## PROBLEM TO SOLVE:
Copy out the listing in full, exactly as written, but not its pictures.

## DATA EXTRACTS:
-- Opening Marker --
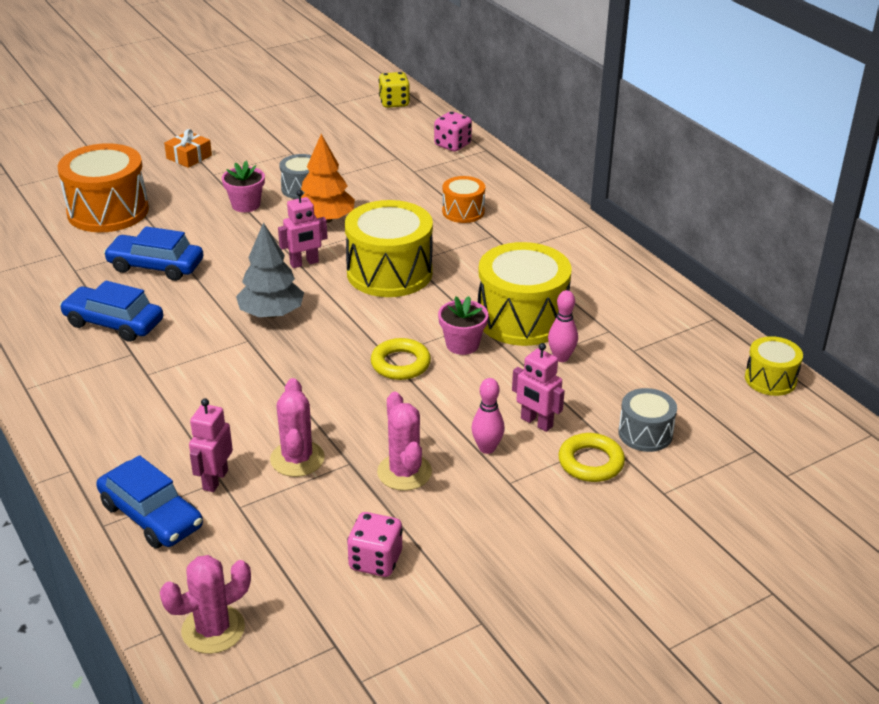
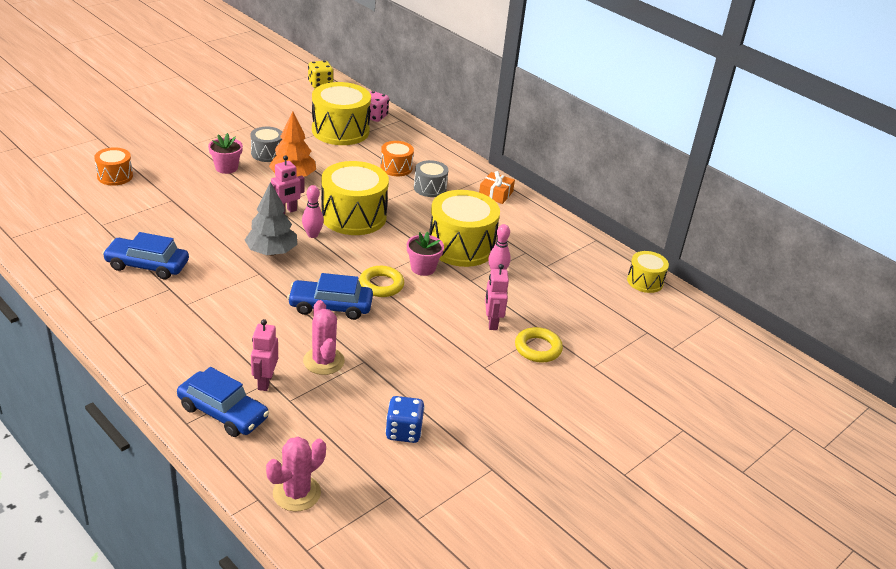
camera: 15 degrees left, 0 degrees up
(108, 211) = (115, 176): orange drum -> orange drum, size x0.53
(156, 266) = (168, 219): blue car -> blue car (330, 306)
(189, 157) = (169, 130): orange gift -> orange gift (495, 194)
(375, 561) = (403, 432): pink dice -> blue dice
(403, 162) = (340, 131): none -> yellow drum
(404, 472) = (406, 365): pink cactus -> none
(487, 448) = (461, 343): pink bowling pin -> pink bowling pin (312, 235)
(536, 423) = (492, 322): pink robot -> pink robot turned 60 degrees clockwise
(645, 433) = (570, 325): grey drum -> grey drum (430, 188)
-- Closing Marker --
## REPLY:
camera: 15 degrees left, 0 degrees up
(108, 211) = (115, 176): orange drum -> orange drum, size x0.53
(156, 266) = (168, 219): blue car -> blue car (330, 306)
(189, 157) = (169, 130): orange gift -> orange gift (495, 194)
(375, 561) = (403, 432): pink dice -> blue dice
(403, 162) = (340, 131): none -> yellow drum
(404, 472) = (406, 365): pink cactus -> none
(487, 448) = (461, 343): pink bowling pin -> pink bowling pin (312, 235)
(536, 423) = (492, 322): pink robot -> pink robot turned 60 degrees clockwise
(645, 433) = (570, 325): grey drum -> grey drum (430, 188)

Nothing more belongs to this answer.